Supplied entries:

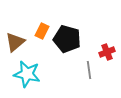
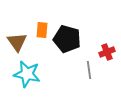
orange rectangle: moved 1 px up; rotated 21 degrees counterclockwise
brown triangle: moved 2 px right; rotated 25 degrees counterclockwise
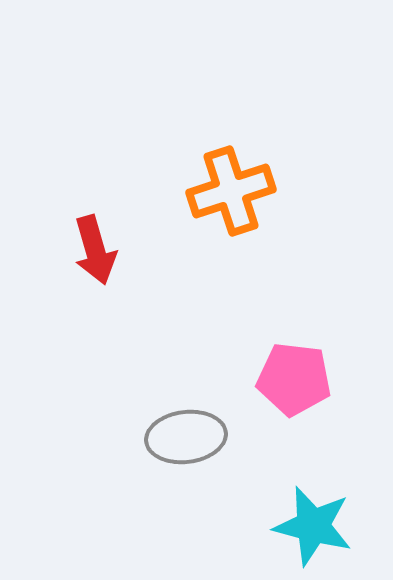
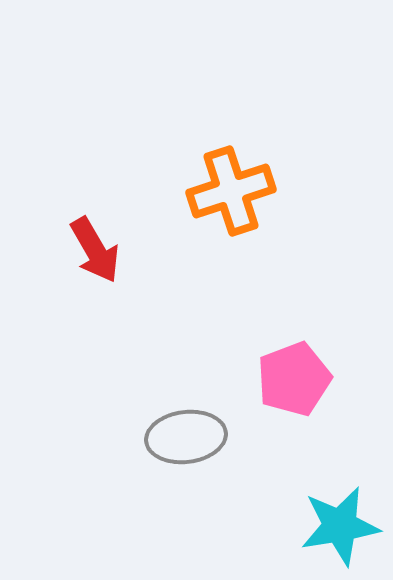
red arrow: rotated 14 degrees counterclockwise
pink pentagon: rotated 28 degrees counterclockwise
cyan star: moved 27 px right; rotated 24 degrees counterclockwise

Exercise aim:
Using the listing above, copy exactly the lines from the one that contains "brown triangle: moved" through its last line, both included, but not the pictures.

Solution to this problem:
brown triangle: moved 2 px right; rotated 25 degrees counterclockwise
red arrow: rotated 14 degrees counterclockwise
pink pentagon: rotated 28 degrees counterclockwise
cyan star: moved 27 px right; rotated 24 degrees counterclockwise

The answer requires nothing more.